▶ The problem: Retype exactly the lines from the line with "ENC pin CLK: D7 -> D2" to the end of the data, keeping both boundary lines.

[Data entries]
== Segment start ==

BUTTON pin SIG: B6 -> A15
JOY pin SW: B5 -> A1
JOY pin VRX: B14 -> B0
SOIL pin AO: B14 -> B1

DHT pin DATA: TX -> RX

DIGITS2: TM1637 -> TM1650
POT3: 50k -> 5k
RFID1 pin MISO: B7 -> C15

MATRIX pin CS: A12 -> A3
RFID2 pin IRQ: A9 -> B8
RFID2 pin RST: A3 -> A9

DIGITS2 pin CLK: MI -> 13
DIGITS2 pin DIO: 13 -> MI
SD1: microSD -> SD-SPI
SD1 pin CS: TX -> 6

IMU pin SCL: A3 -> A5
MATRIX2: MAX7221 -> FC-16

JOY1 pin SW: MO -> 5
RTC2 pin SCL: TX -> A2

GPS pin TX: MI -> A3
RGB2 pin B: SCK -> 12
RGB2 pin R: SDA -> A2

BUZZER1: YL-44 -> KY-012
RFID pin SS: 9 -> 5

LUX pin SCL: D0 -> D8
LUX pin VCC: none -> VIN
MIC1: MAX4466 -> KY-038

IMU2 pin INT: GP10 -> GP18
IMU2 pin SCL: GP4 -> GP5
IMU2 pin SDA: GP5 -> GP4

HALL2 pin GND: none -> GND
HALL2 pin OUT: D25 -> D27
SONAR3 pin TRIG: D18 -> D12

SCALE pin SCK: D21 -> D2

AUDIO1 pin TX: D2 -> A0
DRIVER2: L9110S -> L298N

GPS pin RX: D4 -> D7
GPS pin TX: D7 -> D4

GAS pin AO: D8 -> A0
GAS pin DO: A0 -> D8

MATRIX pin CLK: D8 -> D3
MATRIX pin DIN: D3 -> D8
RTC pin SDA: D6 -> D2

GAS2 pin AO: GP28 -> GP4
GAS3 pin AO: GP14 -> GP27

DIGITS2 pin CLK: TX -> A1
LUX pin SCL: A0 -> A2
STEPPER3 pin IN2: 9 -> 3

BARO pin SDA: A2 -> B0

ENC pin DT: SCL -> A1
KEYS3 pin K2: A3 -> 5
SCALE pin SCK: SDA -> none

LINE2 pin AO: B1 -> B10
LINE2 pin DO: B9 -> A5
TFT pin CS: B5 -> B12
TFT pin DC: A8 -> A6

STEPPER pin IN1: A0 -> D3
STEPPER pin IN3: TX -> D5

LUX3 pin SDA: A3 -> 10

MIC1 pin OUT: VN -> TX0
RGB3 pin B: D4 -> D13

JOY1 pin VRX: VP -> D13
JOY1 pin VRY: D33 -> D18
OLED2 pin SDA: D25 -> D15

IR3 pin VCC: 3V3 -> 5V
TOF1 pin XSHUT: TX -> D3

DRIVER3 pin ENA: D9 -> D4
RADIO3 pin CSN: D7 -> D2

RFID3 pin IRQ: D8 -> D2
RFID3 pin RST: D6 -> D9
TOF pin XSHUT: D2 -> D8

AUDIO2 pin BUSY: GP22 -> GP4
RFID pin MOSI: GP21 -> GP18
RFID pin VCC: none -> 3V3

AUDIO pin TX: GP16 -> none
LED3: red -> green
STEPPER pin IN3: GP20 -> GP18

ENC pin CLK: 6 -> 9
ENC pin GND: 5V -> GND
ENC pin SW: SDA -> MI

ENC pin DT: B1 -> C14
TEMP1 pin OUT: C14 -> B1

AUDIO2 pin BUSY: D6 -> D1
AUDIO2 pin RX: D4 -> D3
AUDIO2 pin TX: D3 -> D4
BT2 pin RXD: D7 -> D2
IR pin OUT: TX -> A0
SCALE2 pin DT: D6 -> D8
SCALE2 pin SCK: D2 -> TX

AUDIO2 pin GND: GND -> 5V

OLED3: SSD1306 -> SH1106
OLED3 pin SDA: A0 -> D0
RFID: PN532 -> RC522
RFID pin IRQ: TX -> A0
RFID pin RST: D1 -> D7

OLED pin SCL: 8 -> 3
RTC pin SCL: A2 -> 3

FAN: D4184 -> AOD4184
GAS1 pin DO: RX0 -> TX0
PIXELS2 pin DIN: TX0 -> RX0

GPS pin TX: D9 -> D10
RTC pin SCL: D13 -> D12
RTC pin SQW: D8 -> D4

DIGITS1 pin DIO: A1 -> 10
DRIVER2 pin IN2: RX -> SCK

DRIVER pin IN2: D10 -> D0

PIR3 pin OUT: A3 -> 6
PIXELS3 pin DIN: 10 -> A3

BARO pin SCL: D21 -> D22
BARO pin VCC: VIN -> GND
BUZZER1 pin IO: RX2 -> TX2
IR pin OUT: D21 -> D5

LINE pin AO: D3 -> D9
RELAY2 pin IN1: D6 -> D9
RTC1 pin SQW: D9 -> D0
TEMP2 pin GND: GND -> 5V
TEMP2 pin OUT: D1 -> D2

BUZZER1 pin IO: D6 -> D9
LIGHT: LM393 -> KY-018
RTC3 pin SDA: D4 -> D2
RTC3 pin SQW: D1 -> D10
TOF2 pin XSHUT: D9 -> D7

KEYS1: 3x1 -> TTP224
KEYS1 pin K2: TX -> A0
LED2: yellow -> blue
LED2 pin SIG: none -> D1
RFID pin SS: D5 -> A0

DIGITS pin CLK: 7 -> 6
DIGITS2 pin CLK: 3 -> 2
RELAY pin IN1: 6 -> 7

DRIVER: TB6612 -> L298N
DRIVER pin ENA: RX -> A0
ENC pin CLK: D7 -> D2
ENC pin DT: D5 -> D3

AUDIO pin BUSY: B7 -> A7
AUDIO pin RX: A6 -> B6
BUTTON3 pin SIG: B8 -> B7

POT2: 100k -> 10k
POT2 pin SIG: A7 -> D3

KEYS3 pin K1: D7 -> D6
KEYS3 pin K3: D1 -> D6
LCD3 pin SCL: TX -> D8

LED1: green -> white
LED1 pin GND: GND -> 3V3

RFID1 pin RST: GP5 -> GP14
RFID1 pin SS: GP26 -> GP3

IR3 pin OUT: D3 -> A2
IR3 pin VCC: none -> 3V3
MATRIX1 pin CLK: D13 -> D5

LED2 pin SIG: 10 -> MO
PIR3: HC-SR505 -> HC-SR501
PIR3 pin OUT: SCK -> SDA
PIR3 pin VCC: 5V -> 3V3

== Segment end ==

▶ Written response:
ENC pin CLK: D7 -> D2
ENC pin DT: D5 -> D3

AUDIO pin BUSY: B7 -> A7
AUDIO pin RX: A6 -> B6
BUTTON3 pin SIG: B8 -> B7

POT2: 100k -> 10k
POT2 pin SIG: A7 -> D3

KEYS3 pin K1: D7 -> D6
KEYS3 pin K3: D1 -> D6
LCD3 pin SCL: TX -> D8

LED1: green -> white
LED1 pin GND: GND -> 3V3

RFID1 pin RST: GP5 -> GP14
RFID1 pin SS: GP26 -> GP3

IR3 pin OUT: D3 -> A2
IR3 pin VCC: none -> 3V3
MATRIX1 pin CLK: D13 -> D5

LED2 pin SIG: 10 -> MO
PIR3: HC-SR505 -> HC-SR501
PIR3 pin OUT: SCK -> SDA
PIR3 pin VCC: 5V -> 3V3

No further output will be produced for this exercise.